=== WHAT YOU NEED TO DO ===
Copy all the records exactly, but keep the pictures out of your version.

╭─ GIVEN ENTRIES

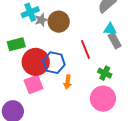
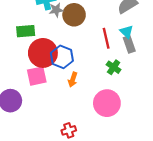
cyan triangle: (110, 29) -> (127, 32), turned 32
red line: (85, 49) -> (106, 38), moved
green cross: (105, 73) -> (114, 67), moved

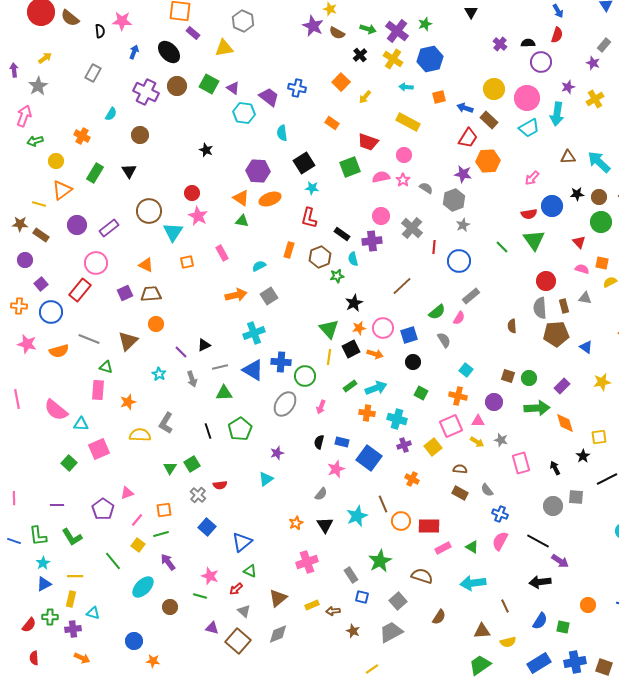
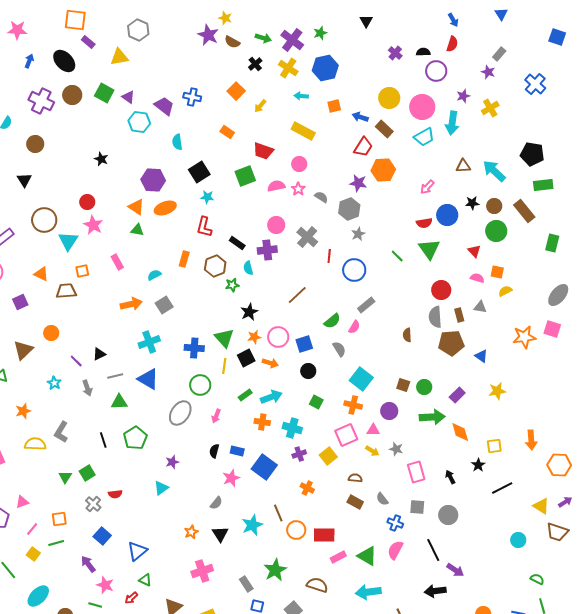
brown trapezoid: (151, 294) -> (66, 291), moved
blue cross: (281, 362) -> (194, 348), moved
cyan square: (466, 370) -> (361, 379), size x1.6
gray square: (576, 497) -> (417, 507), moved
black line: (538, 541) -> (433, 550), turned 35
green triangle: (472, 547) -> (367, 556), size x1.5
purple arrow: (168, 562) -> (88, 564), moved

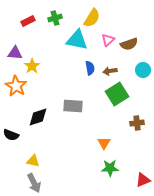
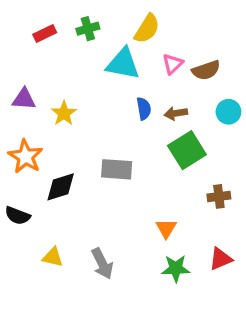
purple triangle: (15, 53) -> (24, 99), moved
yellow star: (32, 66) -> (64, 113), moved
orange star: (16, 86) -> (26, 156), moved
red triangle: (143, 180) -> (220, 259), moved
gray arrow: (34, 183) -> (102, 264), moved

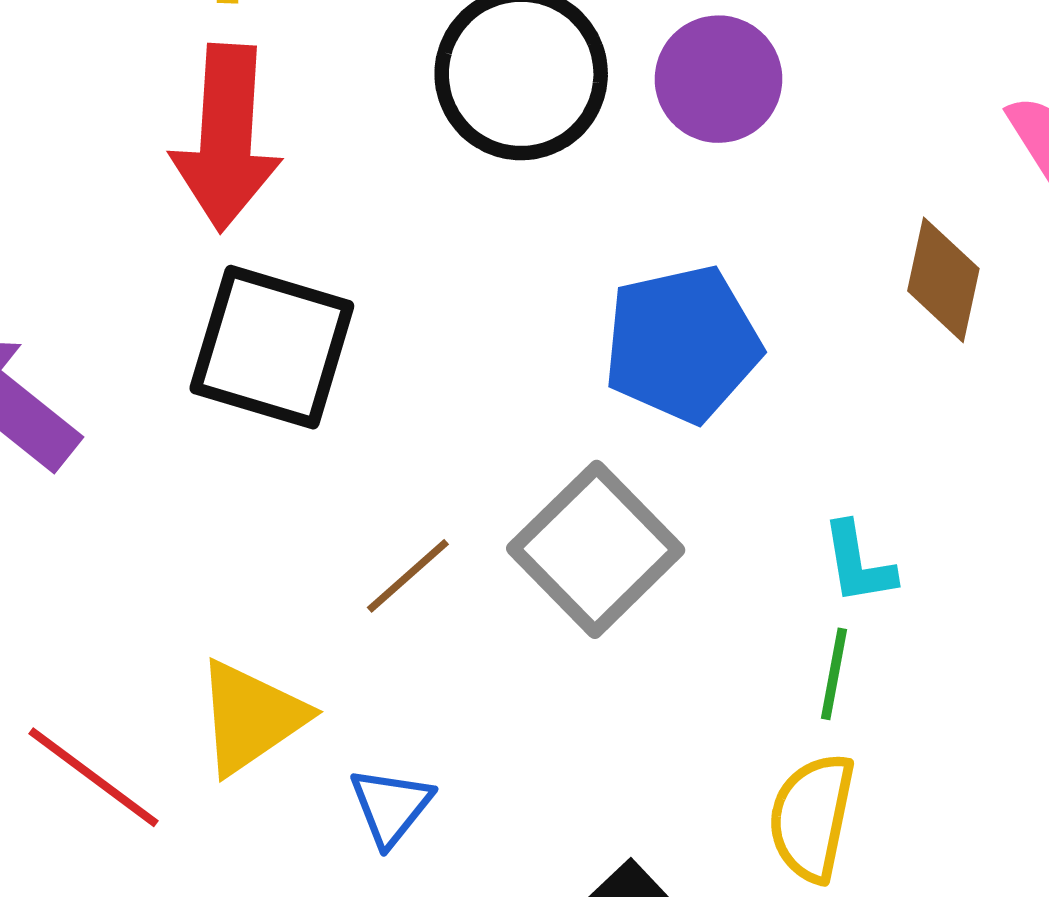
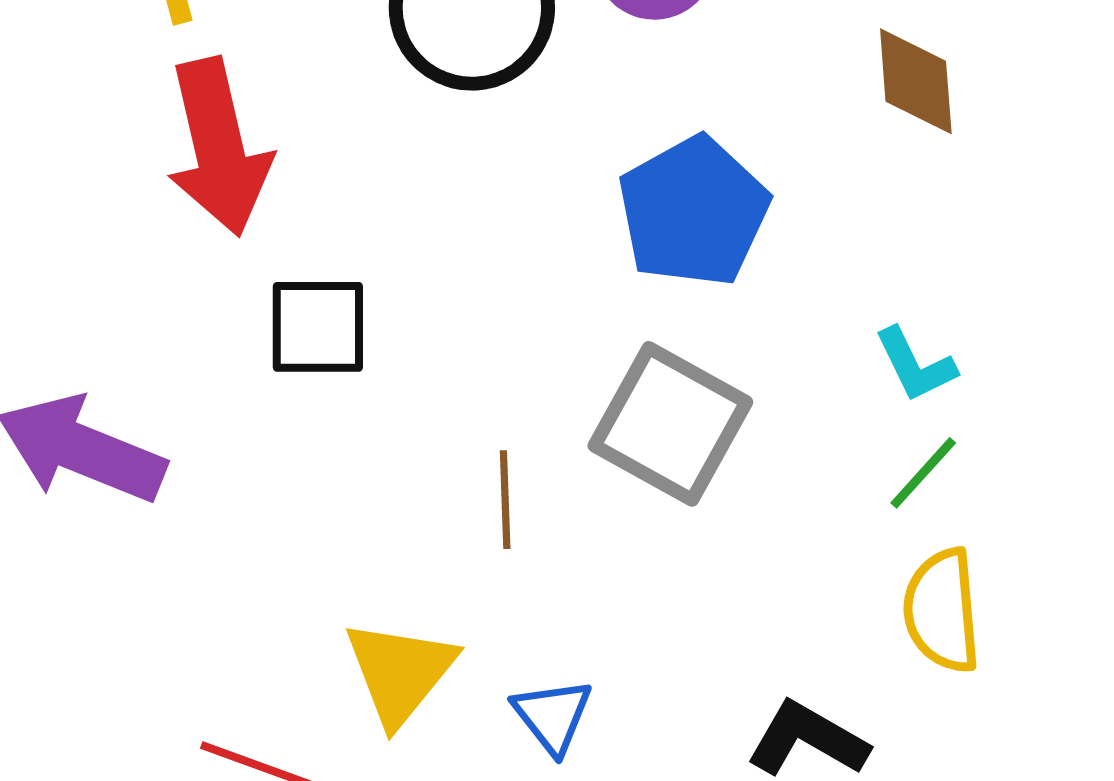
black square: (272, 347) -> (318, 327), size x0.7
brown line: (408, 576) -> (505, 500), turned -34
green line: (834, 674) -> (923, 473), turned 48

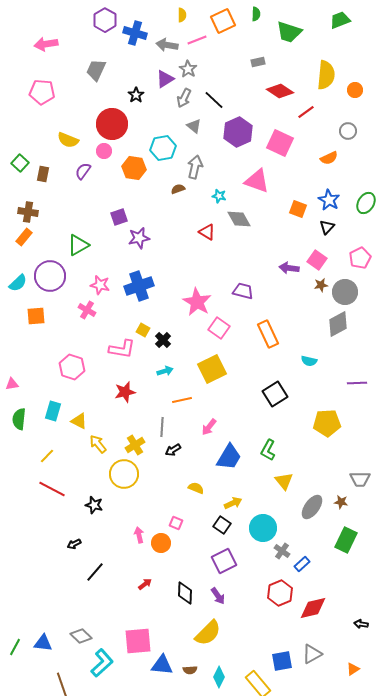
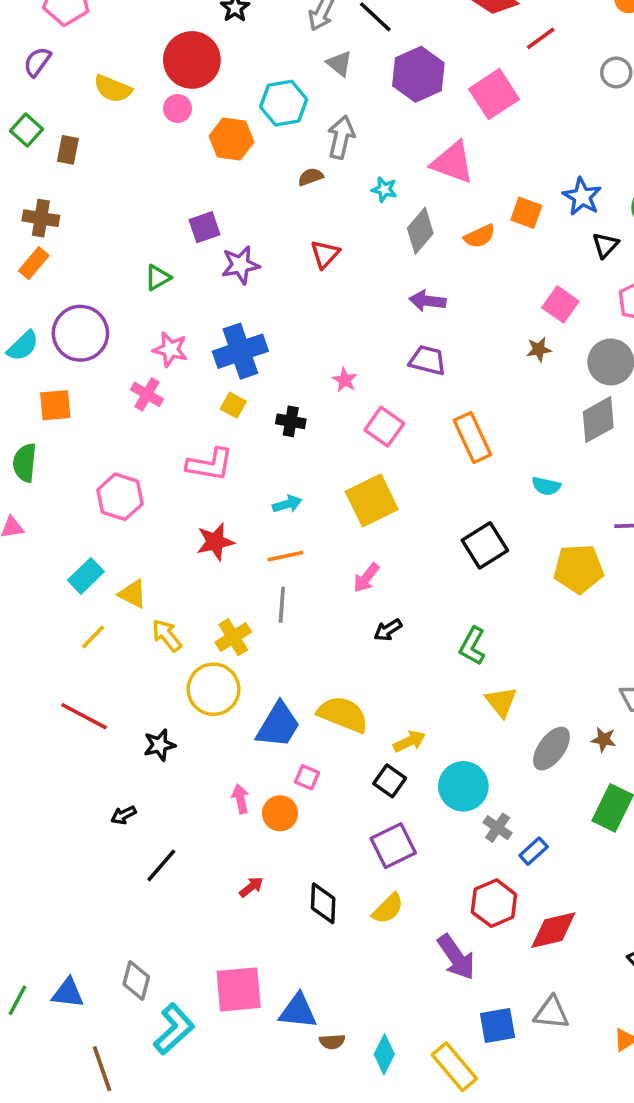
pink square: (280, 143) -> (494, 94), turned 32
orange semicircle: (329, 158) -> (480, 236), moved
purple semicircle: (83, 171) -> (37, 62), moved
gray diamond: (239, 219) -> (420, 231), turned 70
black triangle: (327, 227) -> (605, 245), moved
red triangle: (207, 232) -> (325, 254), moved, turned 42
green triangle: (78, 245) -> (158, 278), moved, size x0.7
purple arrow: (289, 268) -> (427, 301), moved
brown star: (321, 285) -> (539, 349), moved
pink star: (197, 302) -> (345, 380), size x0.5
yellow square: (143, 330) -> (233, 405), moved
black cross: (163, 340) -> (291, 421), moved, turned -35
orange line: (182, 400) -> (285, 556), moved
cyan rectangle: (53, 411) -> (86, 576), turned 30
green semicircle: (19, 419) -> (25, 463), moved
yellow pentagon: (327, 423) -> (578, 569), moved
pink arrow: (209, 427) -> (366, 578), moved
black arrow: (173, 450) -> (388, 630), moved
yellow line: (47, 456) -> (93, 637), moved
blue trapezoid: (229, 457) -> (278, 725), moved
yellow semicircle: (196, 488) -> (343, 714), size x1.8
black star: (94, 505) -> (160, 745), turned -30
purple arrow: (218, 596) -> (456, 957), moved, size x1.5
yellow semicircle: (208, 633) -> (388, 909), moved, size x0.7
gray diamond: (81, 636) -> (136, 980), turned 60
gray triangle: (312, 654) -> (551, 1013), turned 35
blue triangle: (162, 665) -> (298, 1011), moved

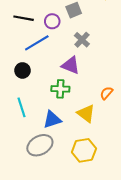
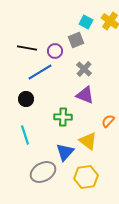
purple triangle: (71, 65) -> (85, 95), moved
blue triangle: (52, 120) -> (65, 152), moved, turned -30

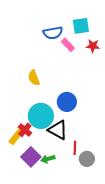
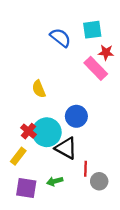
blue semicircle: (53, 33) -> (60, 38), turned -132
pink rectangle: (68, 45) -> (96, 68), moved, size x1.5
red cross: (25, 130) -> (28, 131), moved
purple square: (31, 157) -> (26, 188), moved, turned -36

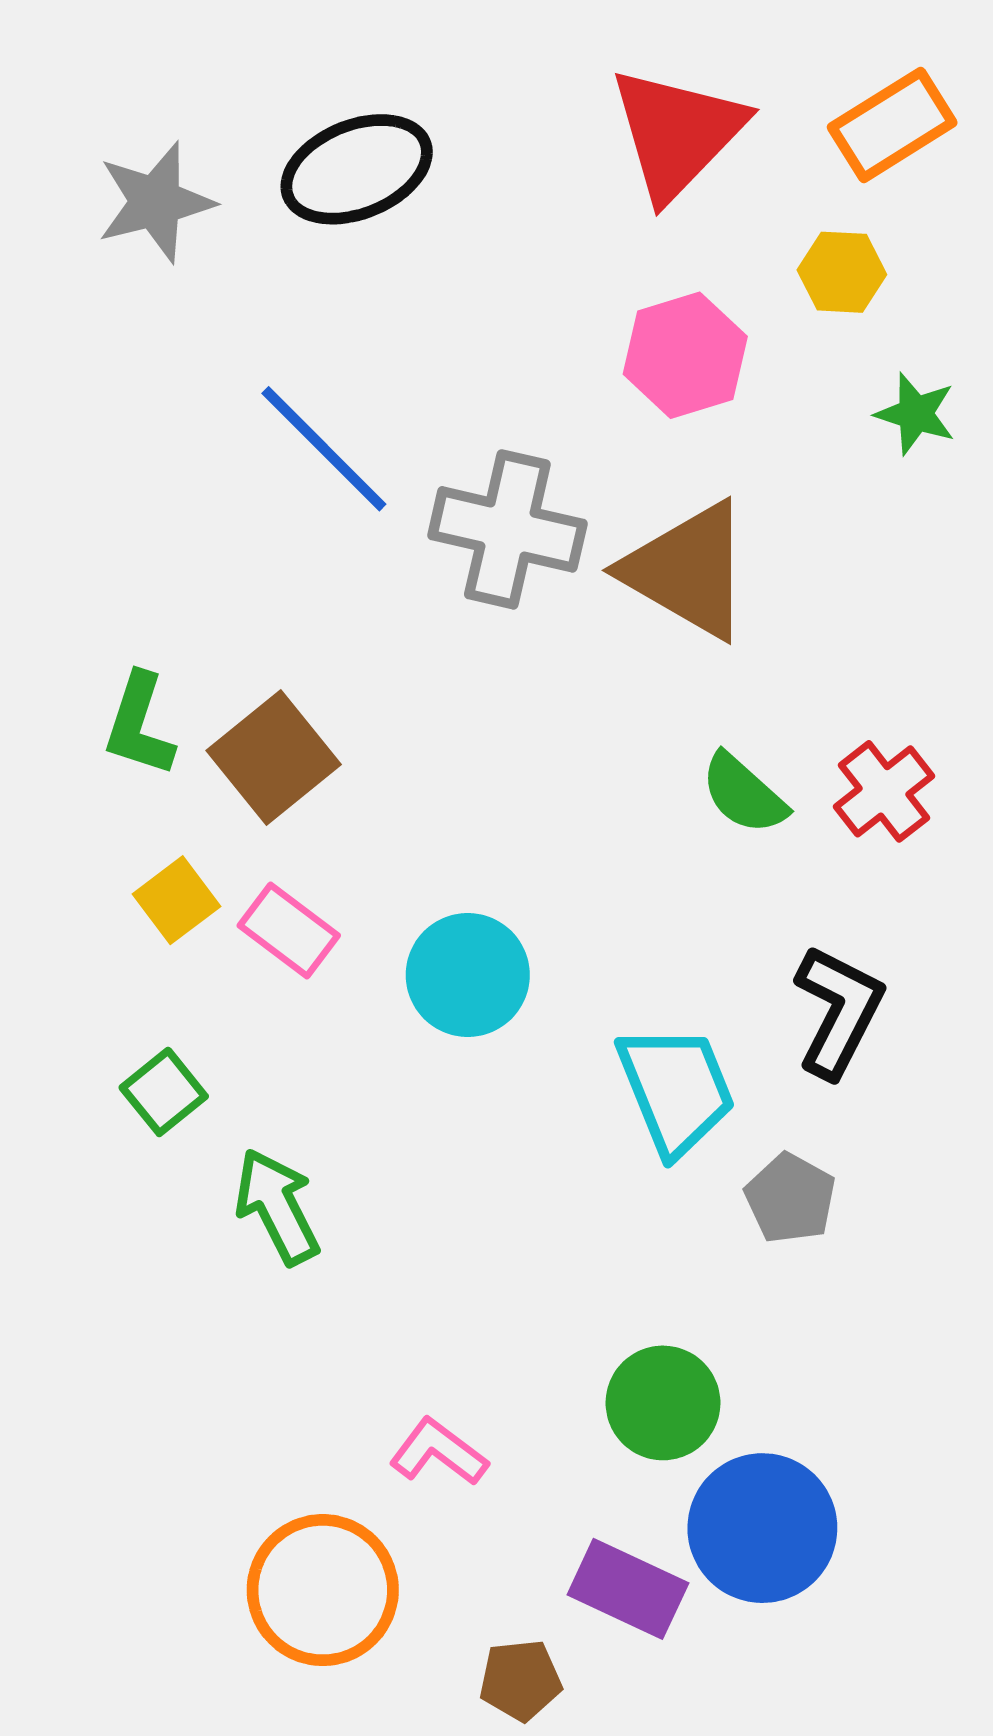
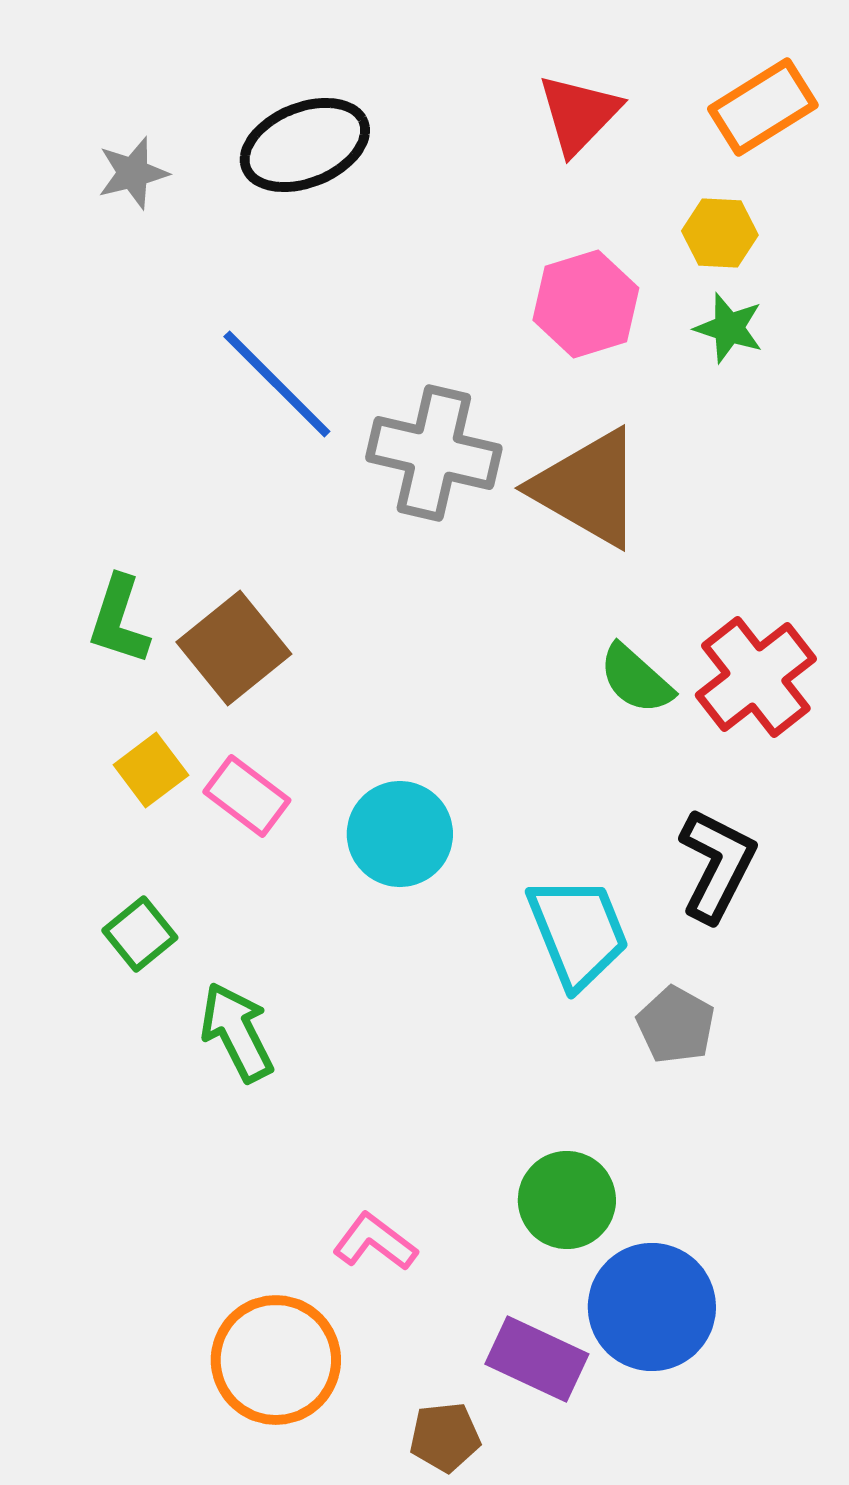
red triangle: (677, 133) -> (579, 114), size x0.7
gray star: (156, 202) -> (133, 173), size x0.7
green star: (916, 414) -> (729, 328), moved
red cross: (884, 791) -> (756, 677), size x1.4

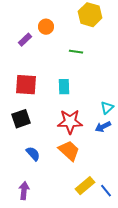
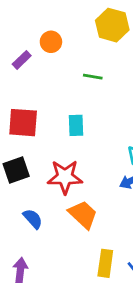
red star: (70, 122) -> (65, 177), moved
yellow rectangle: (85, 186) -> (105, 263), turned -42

╰─

=== WRITTEN REPLY ===
cyan triangle: (110, 29) -> (127, 32), turned 32
red line: (85, 49) -> (106, 38), moved
green cross: (105, 73) -> (114, 67), moved

brown trapezoid: (151, 294) -> (66, 291), moved
blue cross: (281, 362) -> (194, 348), moved
cyan square: (466, 370) -> (361, 379), size x1.6
gray square: (576, 497) -> (417, 507), moved
black line: (538, 541) -> (433, 550), turned 35
green triangle: (472, 547) -> (367, 556), size x1.5
purple arrow: (168, 562) -> (88, 564), moved

purple triangle: (15, 53) -> (24, 99), moved
yellow star: (32, 66) -> (64, 113), moved
orange star: (16, 86) -> (26, 156), moved
red triangle: (143, 180) -> (220, 259), moved
gray arrow: (34, 183) -> (102, 264), moved

black square: (272, 347) -> (318, 327), size x0.7
brown line: (408, 576) -> (505, 500), turned -34
green line: (834, 674) -> (923, 473), turned 48

pink square: (280, 143) -> (494, 94), turned 32
orange semicircle: (329, 158) -> (480, 236), moved
purple semicircle: (83, 171) -> (37, 62), moved
gray diamond: (239, 219) -> (420, 231), turned 70
black triangle: (327, 227) -> (605, 245), moved
red triangle: (207, 232) -> (325, 254), moved, turned 42
green triangle: (78, 245) -> (158, 278), moved, size x0.7
purple arrow: (289, 268) -> (427, 301), moved
brown star: (321, 285) -> (539, 349), moved
pink star: (197, 302) -> (345, 380), size x0.5
yellow square: (143, 330) -> (233, 405), moved
black cross: (163, 340) -> (291, 421), moved, turned -35
orange line: (182, 400) -> (285, 556), moved
cyan rectangle: (53, 411) -> (86, 576), turned 30
green semicircle: (19, 419) -> (25, 463), moved
yellow pentagon: (327, 423) -> (578, 569), moved
pink arrow: (209, 427) -> (366, 578), moved
black arrow: (173, 450) -> (388, 630), moved
yellow line: (47, 456) -> (93, 637), moved
blue trapezoid: (229, 457) -> (278, 725), moved
yellow semicircle: (196, 488) -> (343, 714), size x1.8
black star: (94, 505) -> (160, 745), turned -30
purple arrow: (218, 596) -> (456, 957), moved, size x1.5
yellow semicircle: (208, 633) -> (388, 909), moved, size x0.7
gray diamond: (81, 636) -> (136, 980), turned 60
gray triangle: (312, 654) -> (551, 1013), turned 35
blue triangle: (162, 665) -> (298, 1011), moved

purple triangle: (71, 65) -> (85, 95), moved
blue triangle: (52, 120) -> (65, 152), moved, turned -30

blue semicircle: (53, 33) -> (60, 38), turned -132
pink rectangle: (68, 45) -> (96, 68), moved, size x1.5
red cross: (25, 130) -> (28, 131), moved
purple square: (31, 157) -> (26, 188), moved, turned -36

red triangle: (677, 133) -> (579, 114), size x0.7
gray star: (156, 202) -> (133, 173), size x0.7
green star: (916, 414) -> (729, 328), moved
red cross: (884, 791) -> (756, 677), size x1.4

red star: (70, 122) -> (65, 177), moved
yellow rectangle: (85, 186) -> (105, 263), turned -42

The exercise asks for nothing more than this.